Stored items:
+++++

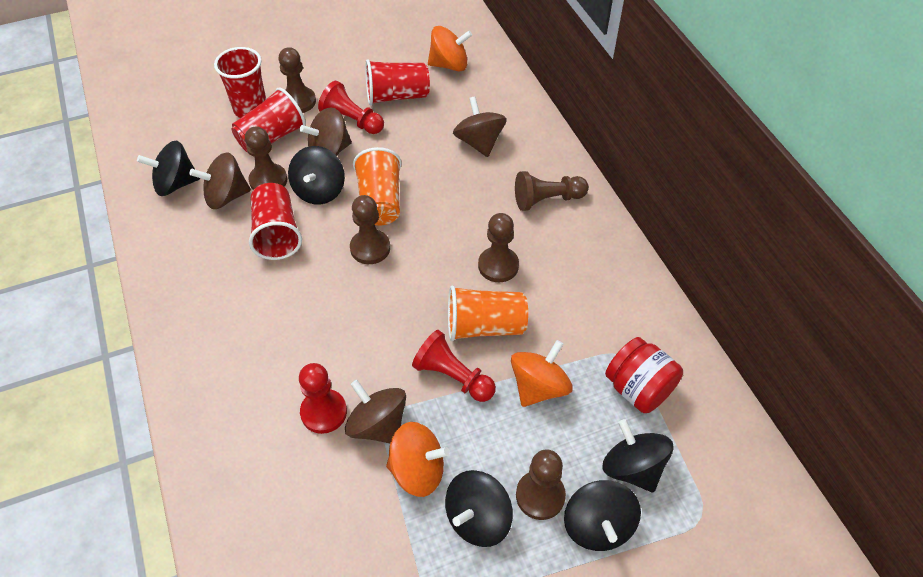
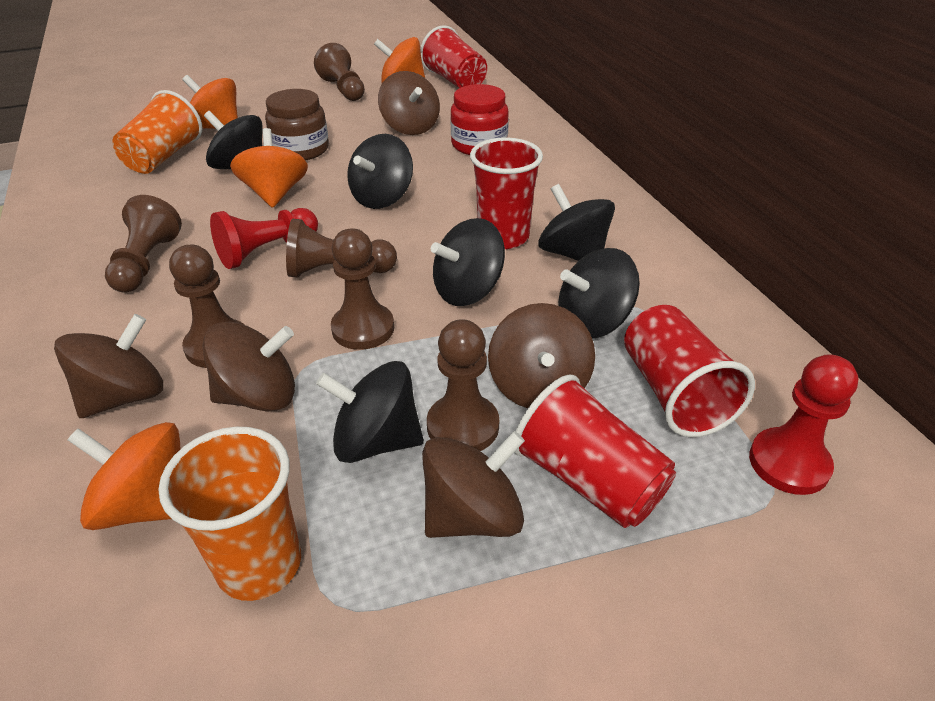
black spinning top: 5 -> 6
brown jar: 0 -> 1
brown spinning top: 4 -> 5
orange spinning top: 3 -> 4
red pawn: 3 -> 2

+++++

▶ **Task goal**
When you print the records above, keep them exact and leave out the pictures.

▶ **Written answer**
black spinning top: 5 -> 6
brown jar: 0 -> 1
brown spinning top: 4 -> 5
orange spinning top: 3 -> 4
red pawn: 3 -> 2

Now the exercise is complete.